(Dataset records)
· · · · · · ·

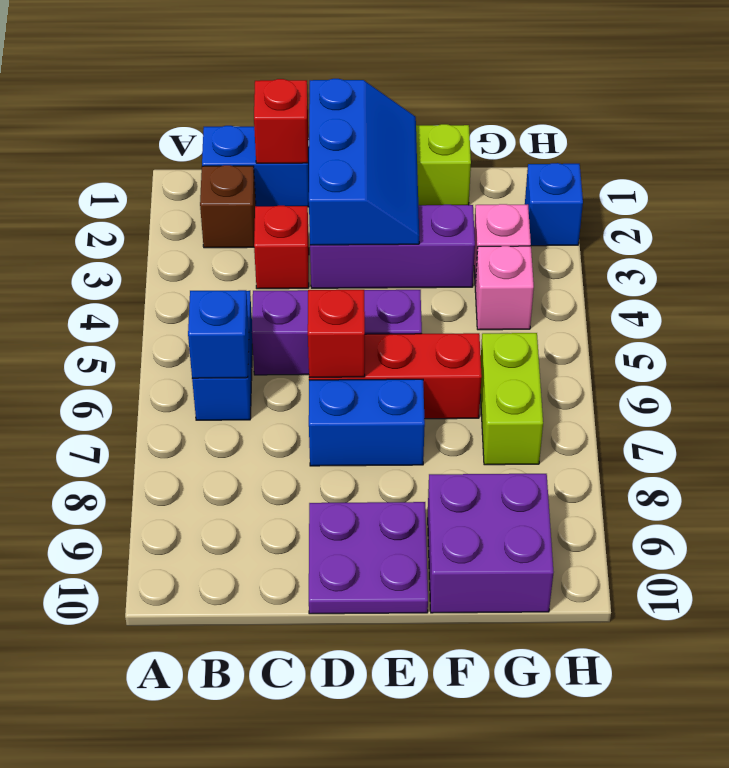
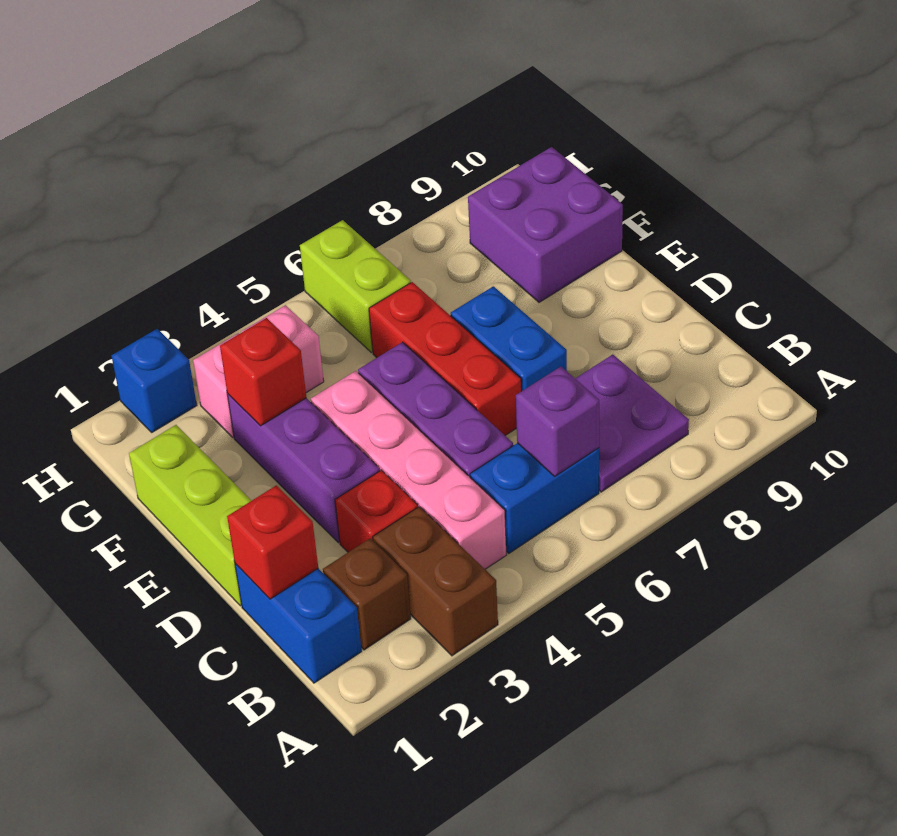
none -> brown brick A3:B3 level 1
none -> pink brick B4:E4 level 1
blue brick B6 level 2 -> purple brick B6 level 2
blue slope D1:E3 level 2 top D -> none
red brick D6 level 2 -> red brick F3 level 2
purple plate D9:E10 level 1 -> purple plate B7:C8 level 1
lime brick G6:G7 level 1 -> lime brick G6:H6 level 1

· · · · · · ·

[Work task]: Return, word for word, every line from the line with "none -> pink brick B4:E4 level 1" to the final line of the data.

[Response below]:
none -> pink brick B4:E4 level 1
blue brick B6 level 2 -> purple brick B6 level 2
blue slope D1:E3 level 2 top D -> none
red brick D6 level 2 -> red brick F3 level 2
purple plate D9:E10 level 1 -> purple plate B7:C8 level 1
lime brick G6:G7 level 1 -> lime brick G6:H6 level 1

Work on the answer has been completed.